**Input:**
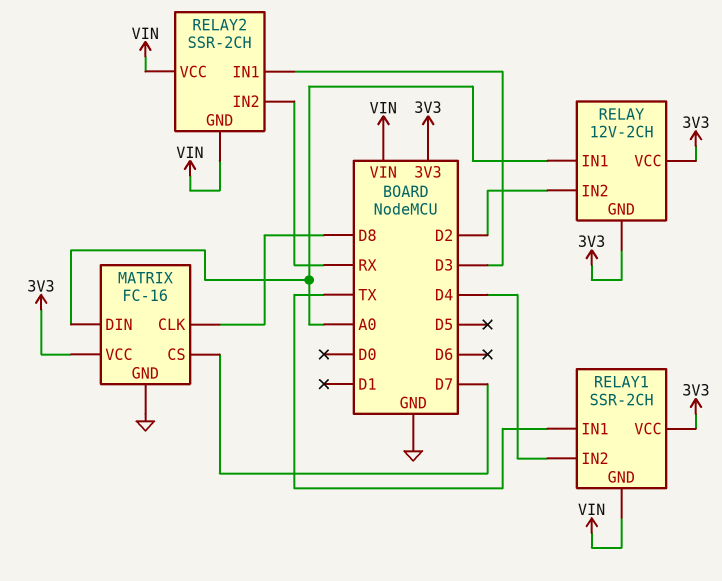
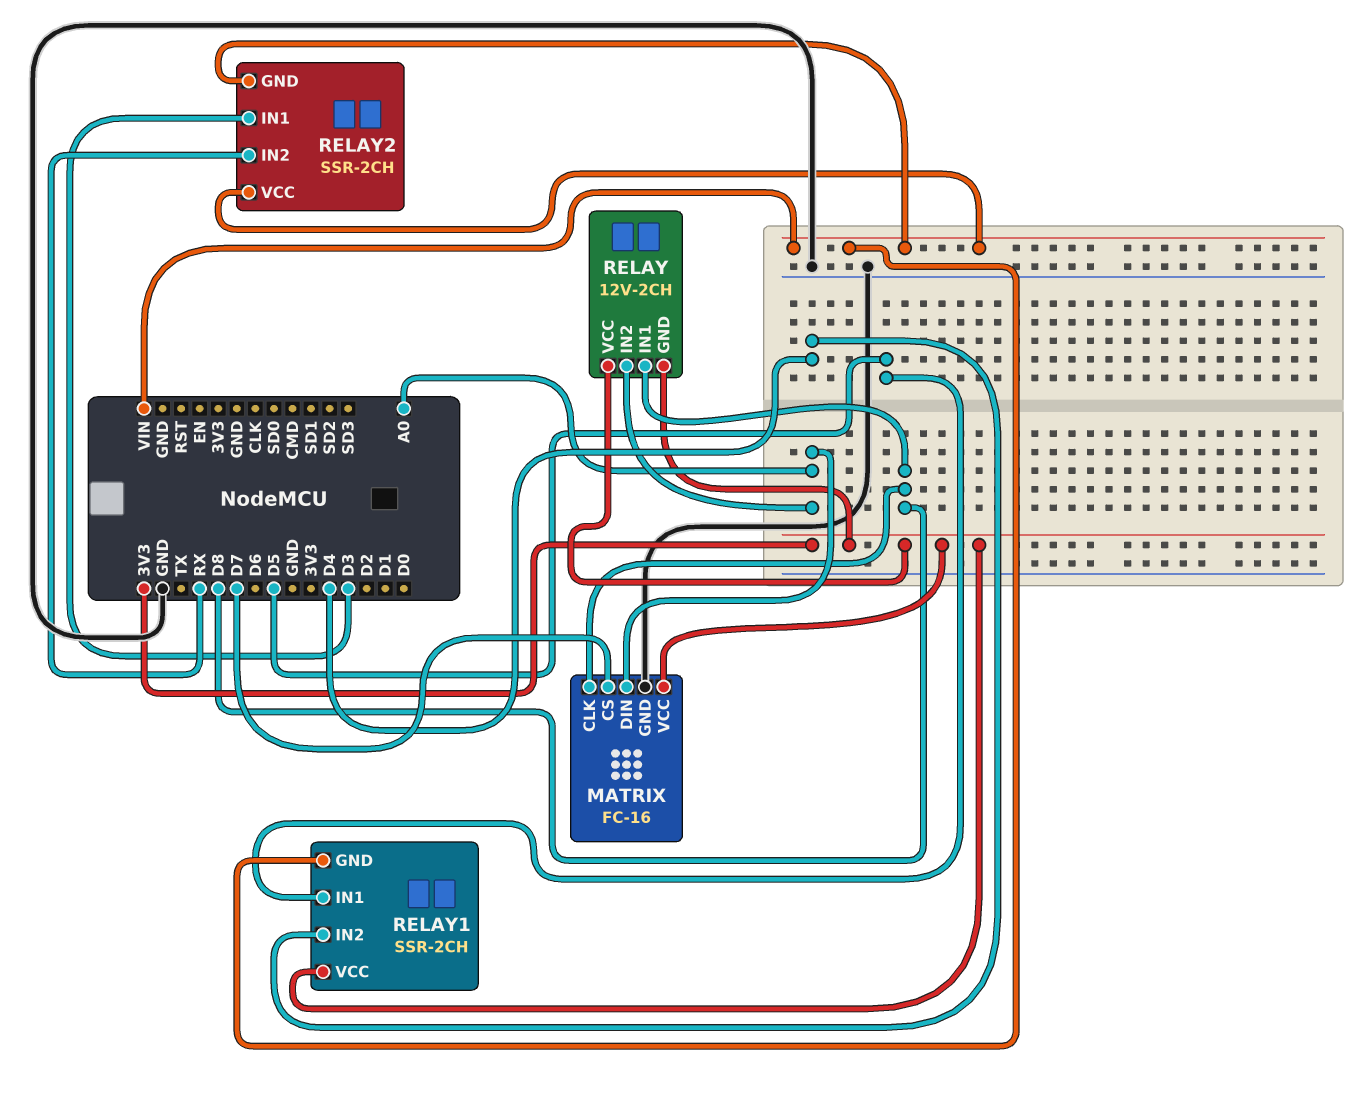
RELAY pin IN1: A0 -> D8
RELAY pin IN2: D2 -> A0
RELAY1 pin IN1: TX -> D5

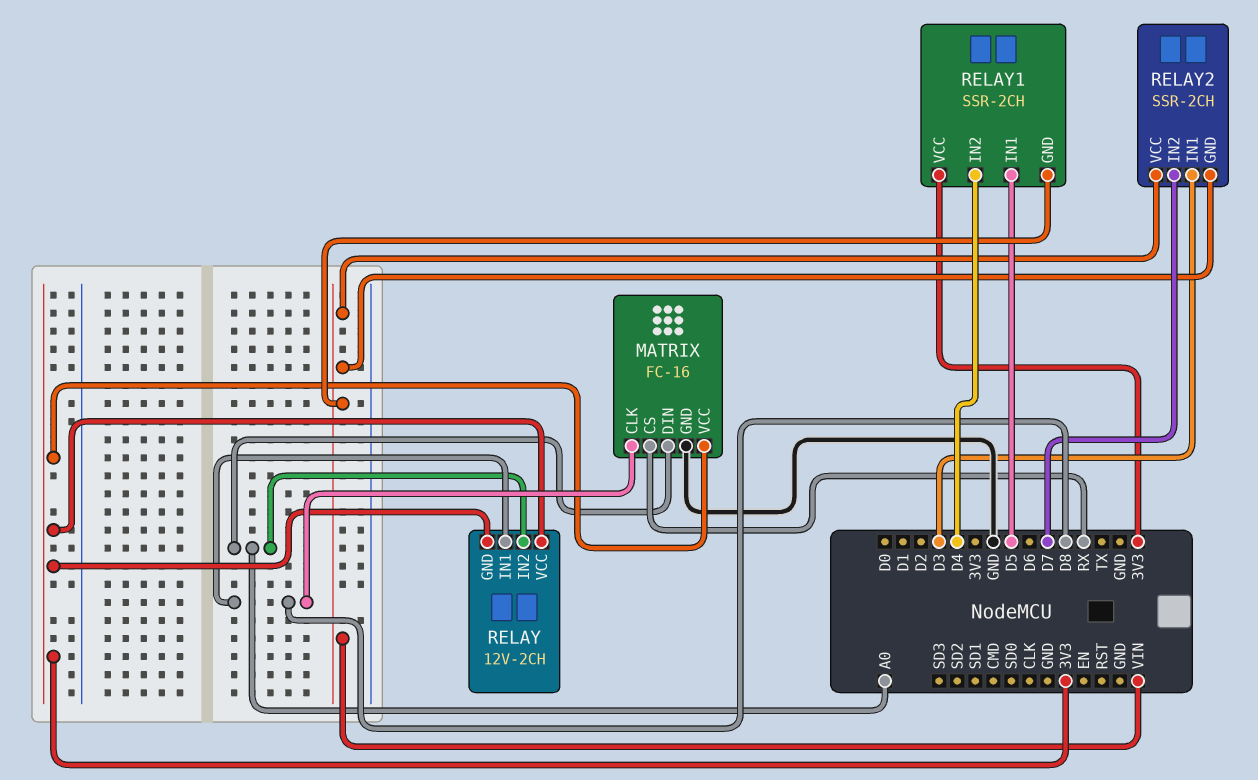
MATRIX pin CS: D7 -> RX
RELAY2 pin IN2: RX -> D7

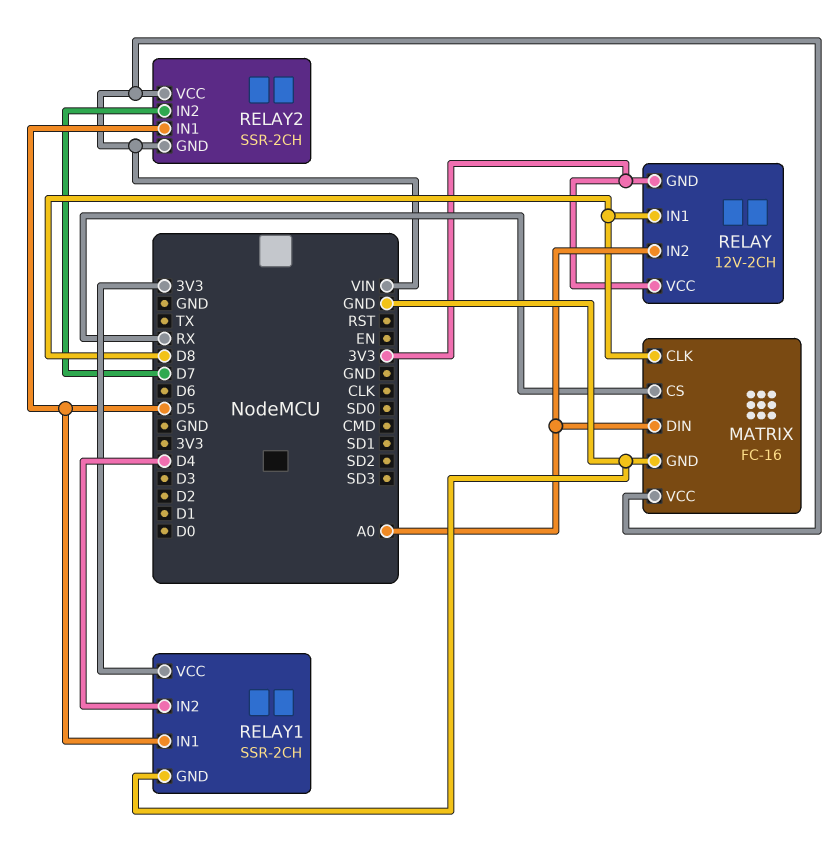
MATRIX pin VCC: 3V3 -> VIN
RELAY1 pin GND: VIN -> GND
RELAY2 pin IN1: D3 -> D5

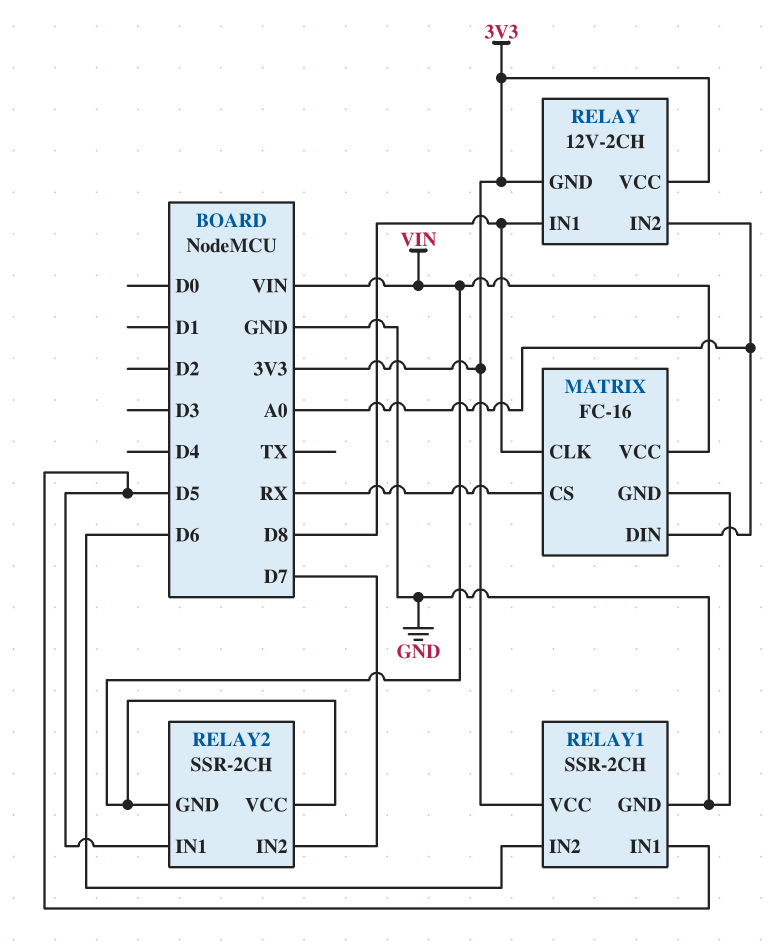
RELAY1 pin IN2: D4 -> D6

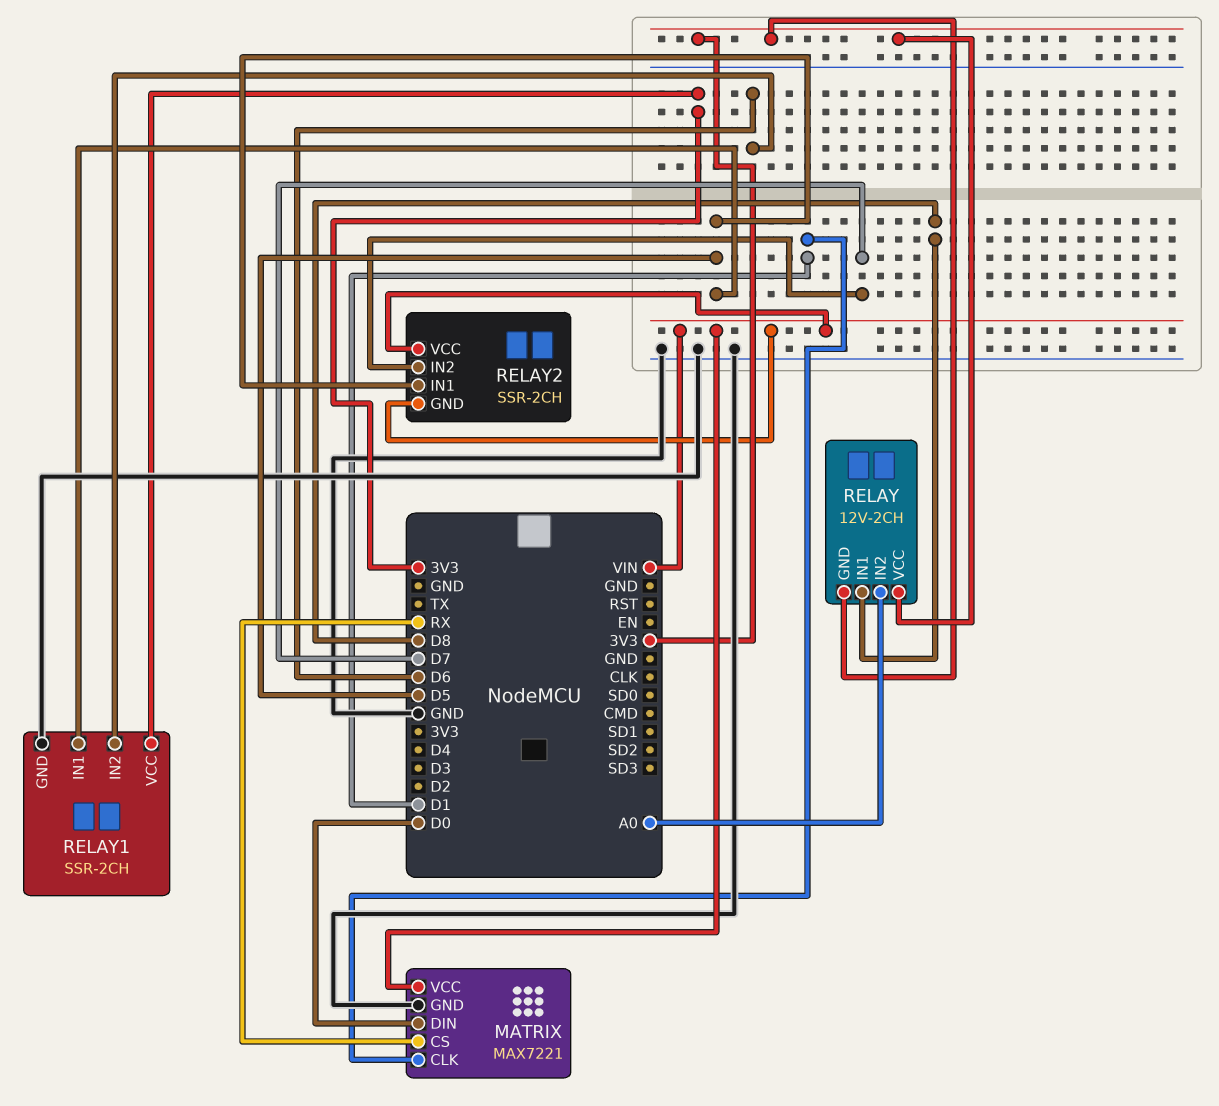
MATRIX: FC-16 -> MAX7221
MATRIX pin CLK: D8 -> D1
MATRIX pin DIN: A0 -> D0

**Directions:** Return the lines from the one that contains "MATRIX pin VCC: 3V3 -> VIN" through the final line of the listing above, inclusive. Transcribe them exactly and drop the pictures.

**Solution:**
MATRIX pin VCC: 3V3 -> VIN
RELAY1 pin GND: VIN -> GND
RELAY2 pin IN1: D3 -> D5

RELAY1 pin IN2: D4 -> D6

MATRIX: FC-16 -> MAX7221
MATRIX pin CLK: D8 -> D1
MATRIX pin DIN: A0 -> D0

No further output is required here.